Nothing but the lines from the first line of the records below to the line holding "red brick F7" belongs in the answer, copied exactly and without pictures.
□ □ □ □
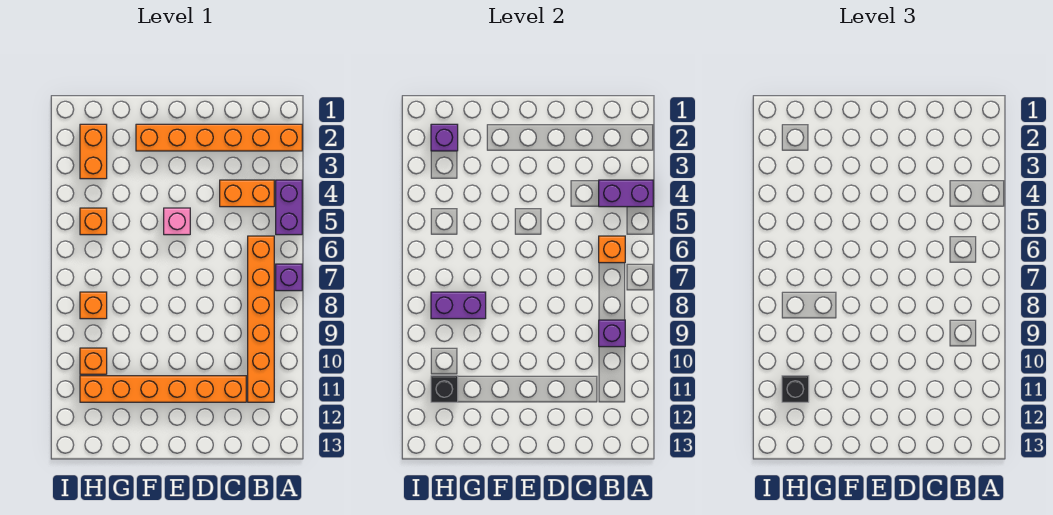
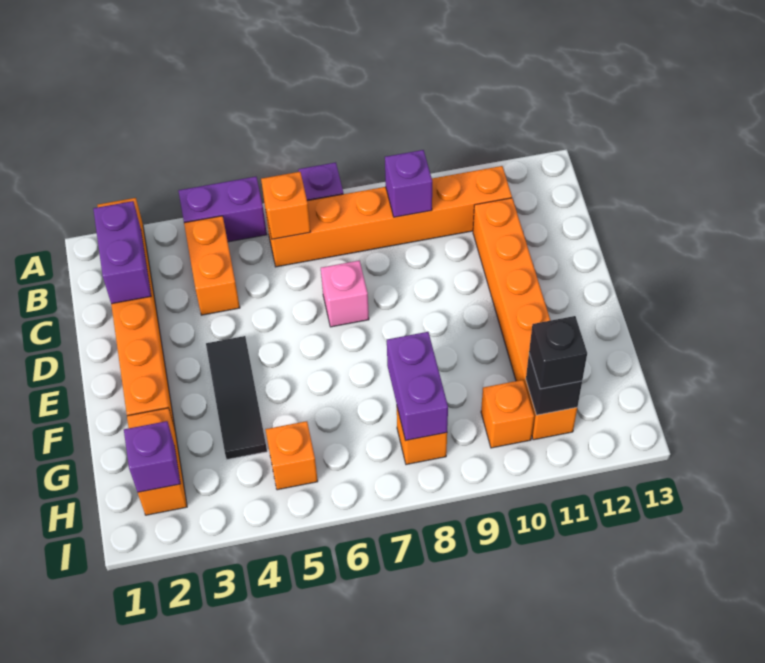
purple brick A4:B4 level 2 -> purple brick B2:C2 level 2
none -> black tile E4:G4 level 1
pink brick E5 level 1 -> pink brick D7 level 1
orange brick H2:H3 level 1 -> orange brick G2:H2 level 1

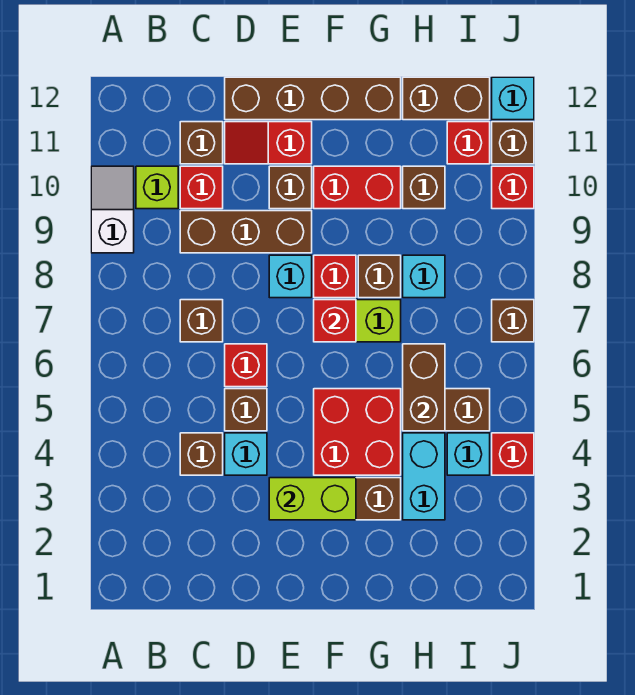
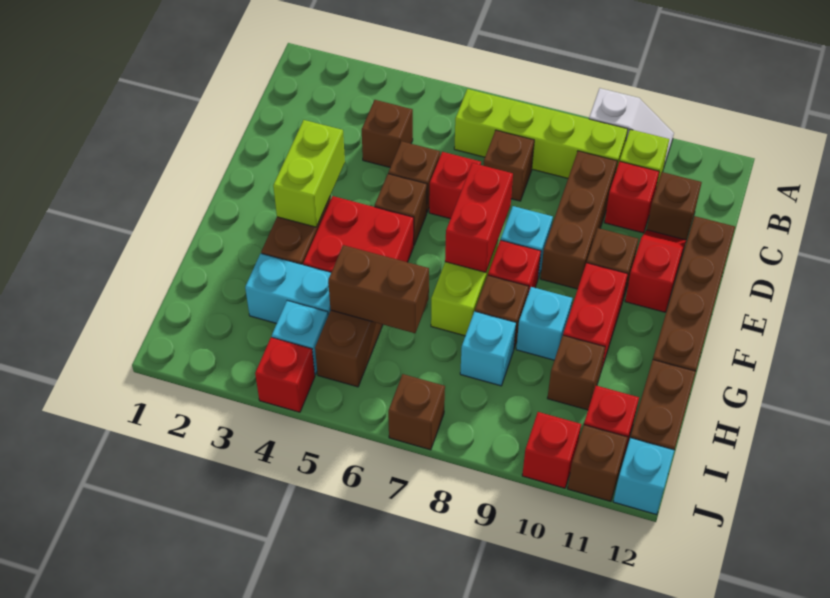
none -> lime brick B6:B9 level 1
cyan brick D4 level 1 -> cyan brick G9 level 1
none -> brown brick E5 level 1
red brick F7 level 2 -> red brick E7:F7 level 2

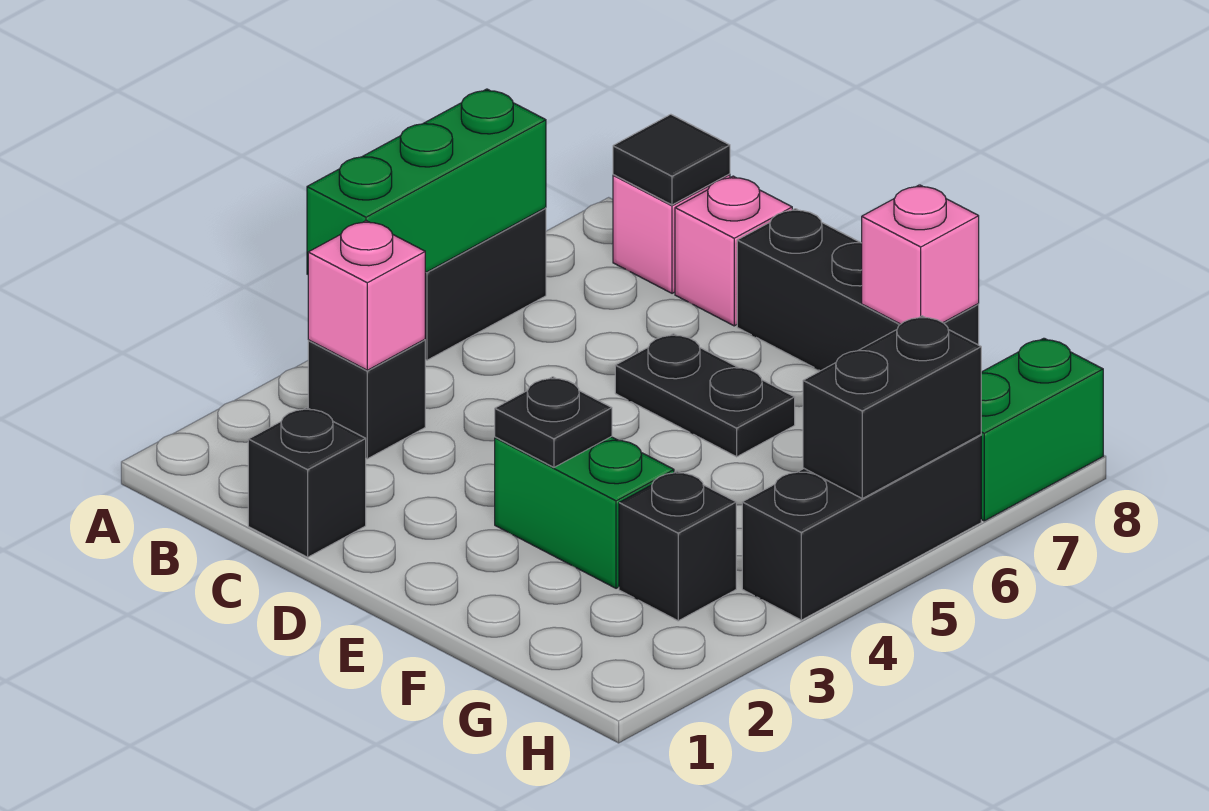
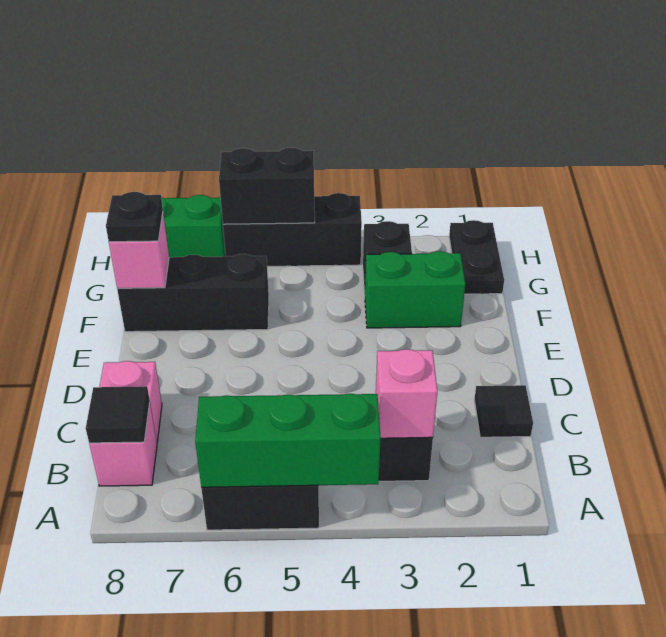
black brick C1 level 1 -> black tile C1 level 1
black plate D6:E6 level 1 -> black plate G1:H1 level 1
black brick D8:F8 level 1 -> black brick F6:F8 level 1
green brick E3:F3 level 1 -> green brick F2:F3 level 1
black plate E3 level 2 -> black plate F8 level 3

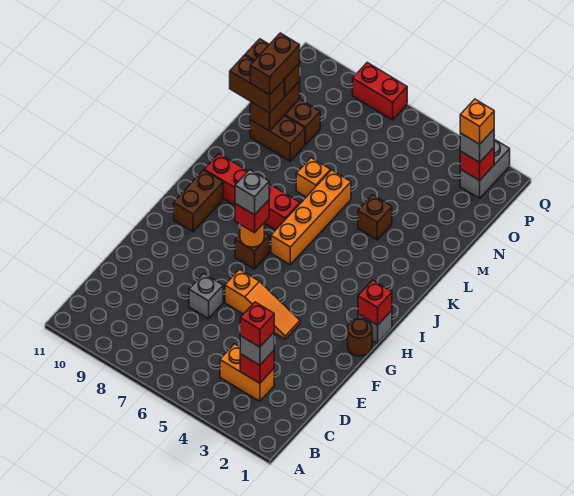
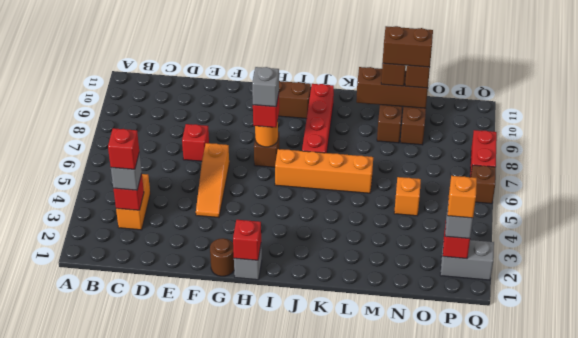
grey brick E7 level 1 -> red brick E7 level 1
brown brick L4 level 1 -> brown brick Q6 level 1
orange brick L7 level 1 -> orange brick N5 level 1
brown brick M10:N10 level 2 -> brown brick L10:N10 level 2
□ □ □ □
> TASK SOLUTION
purple brick A4:B4 level 2 -> purple brick B2:C2 level 2
none -> black tile E4:G4 level 1
pink brick E5 level 1 -> pink brick D7 level 1
orange brick H2:H3 level 1 -> orange brick G2:H2 level 1

none -> lime brick B6:B9 level 1
cyan brick D4 level 1 -> cyan brick G9 level 1
none -> brown brick E5 level 1
red brick F7 level 2 -> red brick E7:F7 level 2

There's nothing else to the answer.